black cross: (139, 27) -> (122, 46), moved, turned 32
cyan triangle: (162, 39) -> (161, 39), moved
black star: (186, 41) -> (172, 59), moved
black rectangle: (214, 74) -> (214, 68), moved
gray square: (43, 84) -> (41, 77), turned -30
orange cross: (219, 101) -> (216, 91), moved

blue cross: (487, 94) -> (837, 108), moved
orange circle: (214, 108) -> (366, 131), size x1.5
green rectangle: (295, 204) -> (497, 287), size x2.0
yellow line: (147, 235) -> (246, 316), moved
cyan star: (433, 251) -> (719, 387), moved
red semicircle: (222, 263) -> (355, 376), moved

········

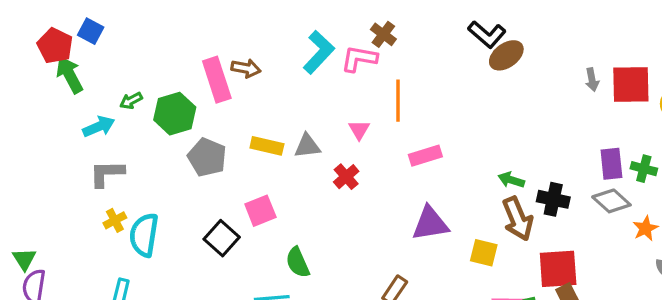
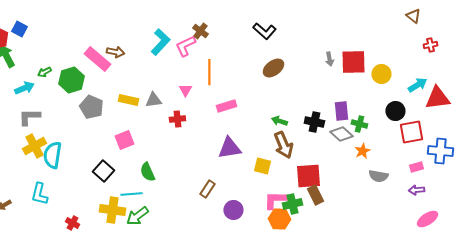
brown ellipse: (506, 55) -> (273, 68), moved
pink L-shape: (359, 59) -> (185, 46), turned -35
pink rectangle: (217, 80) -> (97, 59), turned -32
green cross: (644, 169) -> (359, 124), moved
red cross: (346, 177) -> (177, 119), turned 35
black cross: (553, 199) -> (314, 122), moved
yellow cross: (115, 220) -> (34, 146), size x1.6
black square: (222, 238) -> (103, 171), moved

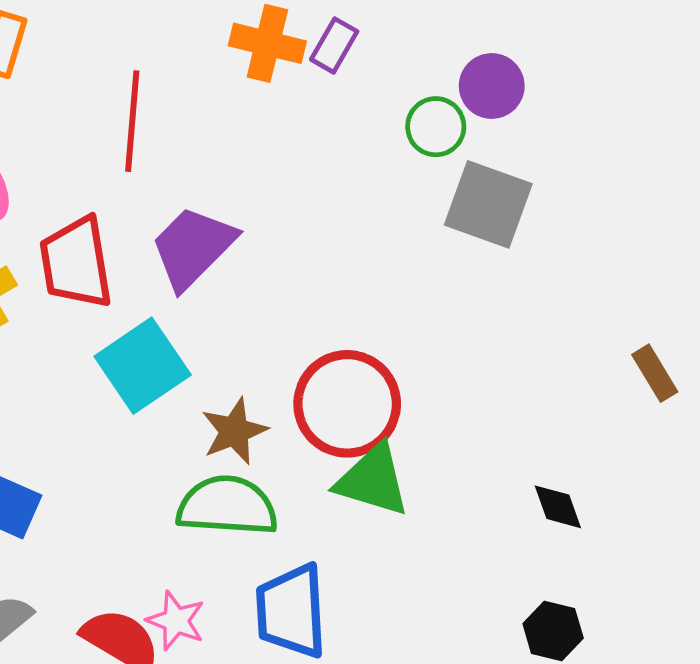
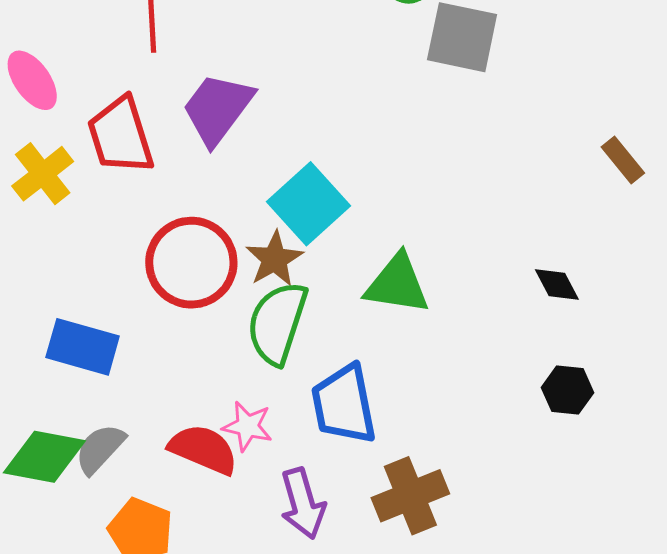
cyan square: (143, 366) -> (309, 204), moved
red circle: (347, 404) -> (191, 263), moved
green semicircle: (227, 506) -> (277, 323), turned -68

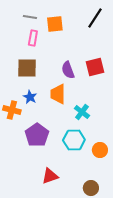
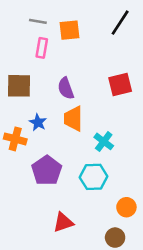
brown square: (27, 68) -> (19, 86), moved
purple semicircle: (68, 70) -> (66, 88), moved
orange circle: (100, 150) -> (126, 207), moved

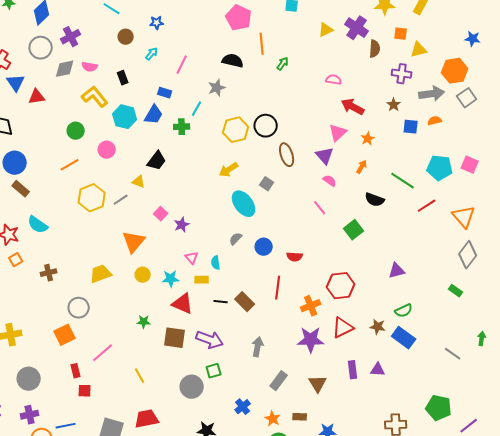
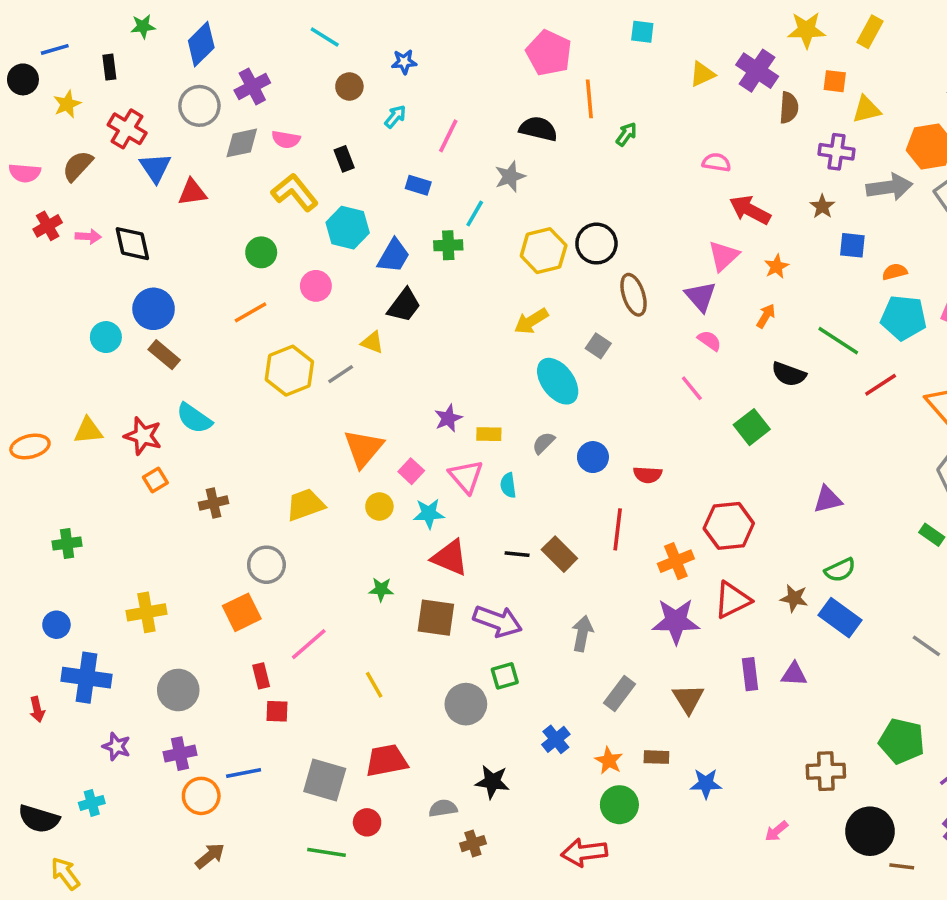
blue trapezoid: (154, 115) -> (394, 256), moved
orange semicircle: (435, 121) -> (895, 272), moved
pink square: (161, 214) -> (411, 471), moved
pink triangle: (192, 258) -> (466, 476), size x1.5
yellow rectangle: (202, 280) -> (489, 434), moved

········

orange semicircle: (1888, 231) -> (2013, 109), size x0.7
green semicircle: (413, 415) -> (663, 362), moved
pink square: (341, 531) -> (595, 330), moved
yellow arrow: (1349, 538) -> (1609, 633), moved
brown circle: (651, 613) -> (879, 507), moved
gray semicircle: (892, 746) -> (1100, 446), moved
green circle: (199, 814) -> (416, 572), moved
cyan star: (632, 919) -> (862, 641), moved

········

• **Action item**: Copy out the range of lines above starting at the line with "green rectangle: (295, 204)" and ending at the line with "red semicircle: (222, 263)", exactly and including both.

• **Your solution**:
green rectangle: (295, 204) -> (497, 287), size x2.0
yellow line: (147, 235) -> (246, 316), moved
cyan star: (433, 251) -> (719, 387), moved
red semicircle: (222, 263) -> (355, 376), moved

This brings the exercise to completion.